▸ Assigned task: Find all the lines in the entries below that hold the word "drink" and copy them.

▸ Exercise data:
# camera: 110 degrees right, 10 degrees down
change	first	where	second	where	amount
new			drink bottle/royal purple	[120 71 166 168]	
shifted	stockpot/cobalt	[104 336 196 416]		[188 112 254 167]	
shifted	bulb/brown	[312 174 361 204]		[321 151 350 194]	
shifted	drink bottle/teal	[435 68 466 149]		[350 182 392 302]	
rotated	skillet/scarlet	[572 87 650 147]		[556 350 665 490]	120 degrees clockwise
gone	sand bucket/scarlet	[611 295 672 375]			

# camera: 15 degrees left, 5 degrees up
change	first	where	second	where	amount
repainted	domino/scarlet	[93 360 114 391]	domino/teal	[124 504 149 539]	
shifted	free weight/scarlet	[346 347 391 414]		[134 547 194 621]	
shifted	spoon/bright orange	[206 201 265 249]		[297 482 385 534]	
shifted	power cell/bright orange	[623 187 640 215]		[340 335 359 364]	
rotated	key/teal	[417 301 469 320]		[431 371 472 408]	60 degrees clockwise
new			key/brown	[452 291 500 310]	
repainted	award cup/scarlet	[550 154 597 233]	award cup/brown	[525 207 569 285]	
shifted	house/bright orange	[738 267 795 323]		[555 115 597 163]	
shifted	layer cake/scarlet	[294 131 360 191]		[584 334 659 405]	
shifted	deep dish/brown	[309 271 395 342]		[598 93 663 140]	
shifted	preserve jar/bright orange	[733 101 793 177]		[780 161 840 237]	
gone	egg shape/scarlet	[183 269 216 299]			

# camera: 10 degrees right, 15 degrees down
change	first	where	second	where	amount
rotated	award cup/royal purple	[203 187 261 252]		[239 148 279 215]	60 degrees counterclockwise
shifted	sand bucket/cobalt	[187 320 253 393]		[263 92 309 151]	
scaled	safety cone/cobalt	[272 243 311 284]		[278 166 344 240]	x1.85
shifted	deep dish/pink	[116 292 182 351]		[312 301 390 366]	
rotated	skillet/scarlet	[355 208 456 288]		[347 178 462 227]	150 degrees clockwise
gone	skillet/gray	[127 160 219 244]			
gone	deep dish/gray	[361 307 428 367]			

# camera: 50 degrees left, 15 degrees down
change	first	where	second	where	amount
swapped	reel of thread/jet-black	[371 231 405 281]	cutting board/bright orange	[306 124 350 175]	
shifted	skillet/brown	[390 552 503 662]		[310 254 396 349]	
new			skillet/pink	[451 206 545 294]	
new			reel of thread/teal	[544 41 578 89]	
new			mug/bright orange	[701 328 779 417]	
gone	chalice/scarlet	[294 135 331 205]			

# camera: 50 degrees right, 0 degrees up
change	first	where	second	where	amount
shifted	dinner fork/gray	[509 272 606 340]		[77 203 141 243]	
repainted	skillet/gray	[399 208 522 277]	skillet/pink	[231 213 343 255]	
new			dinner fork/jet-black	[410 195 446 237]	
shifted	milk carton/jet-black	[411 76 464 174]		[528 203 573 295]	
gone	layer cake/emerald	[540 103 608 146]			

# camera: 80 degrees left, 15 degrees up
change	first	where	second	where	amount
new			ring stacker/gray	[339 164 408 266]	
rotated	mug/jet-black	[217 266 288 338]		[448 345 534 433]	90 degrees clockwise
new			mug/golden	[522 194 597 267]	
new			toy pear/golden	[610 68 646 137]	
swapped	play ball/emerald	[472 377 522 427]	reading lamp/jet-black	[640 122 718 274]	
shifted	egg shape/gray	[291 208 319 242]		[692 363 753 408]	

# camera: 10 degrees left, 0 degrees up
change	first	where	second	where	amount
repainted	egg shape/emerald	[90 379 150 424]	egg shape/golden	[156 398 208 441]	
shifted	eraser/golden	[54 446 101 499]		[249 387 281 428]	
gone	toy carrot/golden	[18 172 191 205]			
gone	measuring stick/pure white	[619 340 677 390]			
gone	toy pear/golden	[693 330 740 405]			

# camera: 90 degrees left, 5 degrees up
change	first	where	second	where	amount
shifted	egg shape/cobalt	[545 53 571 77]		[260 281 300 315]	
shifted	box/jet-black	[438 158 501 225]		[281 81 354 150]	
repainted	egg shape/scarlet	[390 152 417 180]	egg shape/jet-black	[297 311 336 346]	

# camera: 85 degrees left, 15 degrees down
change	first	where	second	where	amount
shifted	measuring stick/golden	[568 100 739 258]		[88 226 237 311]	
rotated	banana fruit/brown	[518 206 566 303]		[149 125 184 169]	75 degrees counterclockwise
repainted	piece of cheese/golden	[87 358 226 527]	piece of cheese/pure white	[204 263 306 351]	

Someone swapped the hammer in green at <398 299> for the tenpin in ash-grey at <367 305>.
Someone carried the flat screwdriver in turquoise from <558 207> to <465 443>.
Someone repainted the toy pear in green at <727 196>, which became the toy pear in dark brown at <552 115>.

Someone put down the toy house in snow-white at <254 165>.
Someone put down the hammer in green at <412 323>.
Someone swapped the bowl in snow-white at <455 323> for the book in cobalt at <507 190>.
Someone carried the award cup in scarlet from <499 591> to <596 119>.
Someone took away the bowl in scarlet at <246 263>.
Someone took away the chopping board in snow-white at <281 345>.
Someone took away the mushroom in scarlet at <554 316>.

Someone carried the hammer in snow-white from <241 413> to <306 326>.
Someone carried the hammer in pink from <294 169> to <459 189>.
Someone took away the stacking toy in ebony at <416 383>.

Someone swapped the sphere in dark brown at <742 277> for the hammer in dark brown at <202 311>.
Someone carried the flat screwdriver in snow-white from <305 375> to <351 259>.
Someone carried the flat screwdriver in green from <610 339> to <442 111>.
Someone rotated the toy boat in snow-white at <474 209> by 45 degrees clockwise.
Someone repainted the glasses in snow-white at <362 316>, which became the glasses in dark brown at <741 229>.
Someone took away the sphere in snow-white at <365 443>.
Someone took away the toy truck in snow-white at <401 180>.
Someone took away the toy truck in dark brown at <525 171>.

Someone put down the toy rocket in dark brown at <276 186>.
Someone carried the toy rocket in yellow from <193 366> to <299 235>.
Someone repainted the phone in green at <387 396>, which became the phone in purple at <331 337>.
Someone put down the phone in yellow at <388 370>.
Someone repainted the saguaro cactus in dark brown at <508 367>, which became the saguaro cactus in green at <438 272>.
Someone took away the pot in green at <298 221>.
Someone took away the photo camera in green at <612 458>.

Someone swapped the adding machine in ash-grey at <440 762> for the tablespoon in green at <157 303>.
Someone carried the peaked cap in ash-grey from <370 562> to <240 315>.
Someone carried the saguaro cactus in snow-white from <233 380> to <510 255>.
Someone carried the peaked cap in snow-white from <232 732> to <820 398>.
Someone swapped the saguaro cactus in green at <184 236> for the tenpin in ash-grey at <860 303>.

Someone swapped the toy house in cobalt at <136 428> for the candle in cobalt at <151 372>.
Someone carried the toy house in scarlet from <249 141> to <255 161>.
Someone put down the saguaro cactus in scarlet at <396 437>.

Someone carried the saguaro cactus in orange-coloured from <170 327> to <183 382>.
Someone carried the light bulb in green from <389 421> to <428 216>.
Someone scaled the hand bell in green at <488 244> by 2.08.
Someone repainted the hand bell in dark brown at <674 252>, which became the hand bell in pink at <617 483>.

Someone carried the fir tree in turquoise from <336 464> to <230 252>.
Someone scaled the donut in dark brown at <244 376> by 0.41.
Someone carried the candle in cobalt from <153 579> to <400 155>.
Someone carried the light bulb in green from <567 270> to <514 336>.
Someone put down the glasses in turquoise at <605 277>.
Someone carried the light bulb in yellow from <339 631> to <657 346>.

▸ Exercise response:
new			drink bottle/royal purple	[120 71 166 168]	
shifted	drink bottle/teal	[435 68 466 149]		[350 182 392 302]	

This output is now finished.